- _YOUR GOAL_: Please count how many lines below contain the string "centreline", with case counting, and give only that number.

(Part of a data file)
:::
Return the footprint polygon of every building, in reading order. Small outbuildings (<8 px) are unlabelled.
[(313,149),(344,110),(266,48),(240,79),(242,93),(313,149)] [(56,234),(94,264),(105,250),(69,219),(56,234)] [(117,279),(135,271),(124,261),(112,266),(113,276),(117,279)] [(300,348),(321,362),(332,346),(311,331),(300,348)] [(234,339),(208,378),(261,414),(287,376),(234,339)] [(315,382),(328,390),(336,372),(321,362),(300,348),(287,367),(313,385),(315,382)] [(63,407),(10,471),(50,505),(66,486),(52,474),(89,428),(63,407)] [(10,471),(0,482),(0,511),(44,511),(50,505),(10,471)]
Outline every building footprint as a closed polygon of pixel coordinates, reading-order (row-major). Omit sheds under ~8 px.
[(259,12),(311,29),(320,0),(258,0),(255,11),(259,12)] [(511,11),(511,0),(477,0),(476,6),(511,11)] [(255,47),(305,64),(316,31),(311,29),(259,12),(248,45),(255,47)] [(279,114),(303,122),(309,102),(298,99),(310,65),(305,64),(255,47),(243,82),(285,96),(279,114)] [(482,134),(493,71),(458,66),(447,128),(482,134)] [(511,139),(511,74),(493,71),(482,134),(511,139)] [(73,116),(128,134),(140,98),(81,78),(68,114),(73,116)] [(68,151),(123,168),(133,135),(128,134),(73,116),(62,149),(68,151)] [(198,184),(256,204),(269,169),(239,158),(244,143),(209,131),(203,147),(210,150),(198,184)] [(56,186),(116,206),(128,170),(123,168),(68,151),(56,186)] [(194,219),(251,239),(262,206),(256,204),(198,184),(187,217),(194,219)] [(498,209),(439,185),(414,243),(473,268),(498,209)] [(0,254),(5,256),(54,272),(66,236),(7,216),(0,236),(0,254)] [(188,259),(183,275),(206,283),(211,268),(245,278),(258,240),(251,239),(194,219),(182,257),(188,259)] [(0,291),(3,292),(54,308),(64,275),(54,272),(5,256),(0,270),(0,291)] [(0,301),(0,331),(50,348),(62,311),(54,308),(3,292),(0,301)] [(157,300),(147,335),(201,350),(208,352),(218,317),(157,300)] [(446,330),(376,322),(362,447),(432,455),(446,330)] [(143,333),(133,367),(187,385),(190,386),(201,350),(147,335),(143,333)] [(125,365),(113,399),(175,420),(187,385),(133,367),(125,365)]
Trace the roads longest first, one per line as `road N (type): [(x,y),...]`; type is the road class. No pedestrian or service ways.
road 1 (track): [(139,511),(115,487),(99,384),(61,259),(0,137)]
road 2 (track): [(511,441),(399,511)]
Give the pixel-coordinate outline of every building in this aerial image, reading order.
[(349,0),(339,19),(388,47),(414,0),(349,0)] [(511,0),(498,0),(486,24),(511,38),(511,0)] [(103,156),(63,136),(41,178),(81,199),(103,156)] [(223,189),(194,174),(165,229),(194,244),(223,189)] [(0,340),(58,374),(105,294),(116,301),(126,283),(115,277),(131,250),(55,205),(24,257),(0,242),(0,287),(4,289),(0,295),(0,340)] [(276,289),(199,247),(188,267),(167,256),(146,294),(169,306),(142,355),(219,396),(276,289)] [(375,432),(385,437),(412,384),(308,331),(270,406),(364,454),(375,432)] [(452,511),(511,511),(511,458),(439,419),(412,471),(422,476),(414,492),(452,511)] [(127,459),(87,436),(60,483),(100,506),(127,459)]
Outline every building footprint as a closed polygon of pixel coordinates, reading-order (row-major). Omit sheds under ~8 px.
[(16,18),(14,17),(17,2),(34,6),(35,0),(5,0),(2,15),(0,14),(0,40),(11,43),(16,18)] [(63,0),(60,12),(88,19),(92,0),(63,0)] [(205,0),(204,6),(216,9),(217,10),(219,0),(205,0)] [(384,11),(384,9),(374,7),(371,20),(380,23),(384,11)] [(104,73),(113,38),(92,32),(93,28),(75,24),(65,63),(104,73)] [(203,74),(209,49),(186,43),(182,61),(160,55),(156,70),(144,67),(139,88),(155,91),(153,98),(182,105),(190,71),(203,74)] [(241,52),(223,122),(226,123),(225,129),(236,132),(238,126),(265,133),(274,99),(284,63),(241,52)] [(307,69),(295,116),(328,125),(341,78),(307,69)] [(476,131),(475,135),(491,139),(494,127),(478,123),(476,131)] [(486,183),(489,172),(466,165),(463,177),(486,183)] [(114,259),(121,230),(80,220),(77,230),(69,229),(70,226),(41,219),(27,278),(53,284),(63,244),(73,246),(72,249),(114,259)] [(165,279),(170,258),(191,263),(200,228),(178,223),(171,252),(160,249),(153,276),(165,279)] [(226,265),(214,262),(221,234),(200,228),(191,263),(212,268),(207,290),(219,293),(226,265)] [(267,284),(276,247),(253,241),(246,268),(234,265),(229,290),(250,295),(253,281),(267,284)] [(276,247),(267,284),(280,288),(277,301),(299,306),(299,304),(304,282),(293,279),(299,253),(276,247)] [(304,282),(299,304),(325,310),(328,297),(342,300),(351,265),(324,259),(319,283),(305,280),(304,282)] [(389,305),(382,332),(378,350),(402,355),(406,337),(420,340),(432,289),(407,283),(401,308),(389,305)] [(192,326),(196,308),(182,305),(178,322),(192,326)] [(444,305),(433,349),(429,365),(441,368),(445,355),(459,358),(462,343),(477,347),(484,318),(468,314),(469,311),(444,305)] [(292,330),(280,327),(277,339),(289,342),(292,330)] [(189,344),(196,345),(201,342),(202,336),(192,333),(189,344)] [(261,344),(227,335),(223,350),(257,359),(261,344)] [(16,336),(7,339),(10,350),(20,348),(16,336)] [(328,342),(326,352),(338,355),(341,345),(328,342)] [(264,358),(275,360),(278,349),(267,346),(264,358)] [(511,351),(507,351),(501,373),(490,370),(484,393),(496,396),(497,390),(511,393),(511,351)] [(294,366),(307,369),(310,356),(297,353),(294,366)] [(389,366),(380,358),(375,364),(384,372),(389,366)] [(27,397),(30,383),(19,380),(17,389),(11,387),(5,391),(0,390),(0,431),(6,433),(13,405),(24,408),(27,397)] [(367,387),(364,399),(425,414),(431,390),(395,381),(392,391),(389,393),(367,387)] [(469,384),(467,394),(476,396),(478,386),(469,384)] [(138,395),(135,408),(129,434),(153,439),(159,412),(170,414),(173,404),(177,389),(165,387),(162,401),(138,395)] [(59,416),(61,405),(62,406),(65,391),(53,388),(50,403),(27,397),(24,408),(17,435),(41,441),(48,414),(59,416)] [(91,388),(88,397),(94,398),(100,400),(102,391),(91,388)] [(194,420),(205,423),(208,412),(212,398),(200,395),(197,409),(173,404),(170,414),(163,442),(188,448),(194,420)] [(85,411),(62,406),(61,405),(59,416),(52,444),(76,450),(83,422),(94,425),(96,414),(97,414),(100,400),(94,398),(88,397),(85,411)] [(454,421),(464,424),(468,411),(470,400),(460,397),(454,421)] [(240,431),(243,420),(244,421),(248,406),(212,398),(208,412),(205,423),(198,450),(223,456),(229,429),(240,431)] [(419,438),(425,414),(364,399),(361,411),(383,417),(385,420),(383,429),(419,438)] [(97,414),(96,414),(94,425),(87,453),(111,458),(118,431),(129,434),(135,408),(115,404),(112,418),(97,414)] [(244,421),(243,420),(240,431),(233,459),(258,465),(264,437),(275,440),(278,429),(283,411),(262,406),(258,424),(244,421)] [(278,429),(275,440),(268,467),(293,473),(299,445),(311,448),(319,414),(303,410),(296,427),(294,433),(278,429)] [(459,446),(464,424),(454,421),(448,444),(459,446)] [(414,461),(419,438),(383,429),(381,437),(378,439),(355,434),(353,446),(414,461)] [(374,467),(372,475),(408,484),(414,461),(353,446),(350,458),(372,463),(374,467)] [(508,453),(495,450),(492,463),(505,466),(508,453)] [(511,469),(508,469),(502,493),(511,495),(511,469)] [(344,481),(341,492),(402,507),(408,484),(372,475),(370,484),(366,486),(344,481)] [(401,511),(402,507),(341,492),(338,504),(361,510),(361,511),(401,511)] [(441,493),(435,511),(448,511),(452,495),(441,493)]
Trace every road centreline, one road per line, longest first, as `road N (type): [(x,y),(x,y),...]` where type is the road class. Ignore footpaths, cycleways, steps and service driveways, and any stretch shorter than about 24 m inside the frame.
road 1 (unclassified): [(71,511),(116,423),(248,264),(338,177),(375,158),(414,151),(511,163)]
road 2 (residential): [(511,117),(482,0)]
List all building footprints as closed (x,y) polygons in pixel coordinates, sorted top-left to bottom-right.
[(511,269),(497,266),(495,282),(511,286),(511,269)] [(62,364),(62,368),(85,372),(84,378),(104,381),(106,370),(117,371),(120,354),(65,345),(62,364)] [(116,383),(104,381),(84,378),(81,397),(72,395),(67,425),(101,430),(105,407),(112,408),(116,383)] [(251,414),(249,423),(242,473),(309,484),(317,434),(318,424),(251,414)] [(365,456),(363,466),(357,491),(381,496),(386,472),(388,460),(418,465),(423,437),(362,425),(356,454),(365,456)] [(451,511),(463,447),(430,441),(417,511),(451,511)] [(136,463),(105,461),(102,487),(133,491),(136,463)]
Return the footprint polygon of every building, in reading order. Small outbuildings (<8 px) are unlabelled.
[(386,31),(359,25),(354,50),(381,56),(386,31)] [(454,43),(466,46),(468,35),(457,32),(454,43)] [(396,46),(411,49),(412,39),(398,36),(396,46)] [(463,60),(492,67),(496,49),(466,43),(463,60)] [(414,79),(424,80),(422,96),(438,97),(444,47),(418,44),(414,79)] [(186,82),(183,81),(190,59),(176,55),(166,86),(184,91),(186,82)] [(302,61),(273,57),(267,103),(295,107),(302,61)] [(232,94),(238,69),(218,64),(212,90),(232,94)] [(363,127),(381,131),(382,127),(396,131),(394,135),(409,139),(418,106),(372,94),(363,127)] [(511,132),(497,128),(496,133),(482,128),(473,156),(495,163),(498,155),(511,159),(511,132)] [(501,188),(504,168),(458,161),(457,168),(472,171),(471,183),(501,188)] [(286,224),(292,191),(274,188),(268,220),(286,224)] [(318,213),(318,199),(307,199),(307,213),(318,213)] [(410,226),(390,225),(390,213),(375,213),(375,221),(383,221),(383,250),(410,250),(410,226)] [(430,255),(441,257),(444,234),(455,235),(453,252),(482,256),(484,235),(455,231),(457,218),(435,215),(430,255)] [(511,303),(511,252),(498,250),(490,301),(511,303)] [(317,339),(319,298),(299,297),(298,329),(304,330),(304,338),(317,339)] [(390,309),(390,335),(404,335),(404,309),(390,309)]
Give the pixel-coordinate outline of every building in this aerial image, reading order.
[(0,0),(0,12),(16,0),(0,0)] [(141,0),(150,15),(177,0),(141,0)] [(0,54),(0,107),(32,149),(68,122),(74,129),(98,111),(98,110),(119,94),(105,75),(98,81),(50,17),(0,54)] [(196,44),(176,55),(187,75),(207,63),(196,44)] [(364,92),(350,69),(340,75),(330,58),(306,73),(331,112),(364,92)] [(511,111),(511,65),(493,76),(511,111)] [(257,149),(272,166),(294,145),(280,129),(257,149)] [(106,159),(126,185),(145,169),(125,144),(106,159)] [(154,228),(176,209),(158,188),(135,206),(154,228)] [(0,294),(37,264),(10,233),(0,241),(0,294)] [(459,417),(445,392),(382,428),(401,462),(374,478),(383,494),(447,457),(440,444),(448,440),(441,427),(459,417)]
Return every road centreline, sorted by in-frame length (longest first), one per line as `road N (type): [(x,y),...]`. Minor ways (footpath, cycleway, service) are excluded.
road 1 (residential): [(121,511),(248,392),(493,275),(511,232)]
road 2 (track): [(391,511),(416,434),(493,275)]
:::
- _COMPLETED TASK_: 2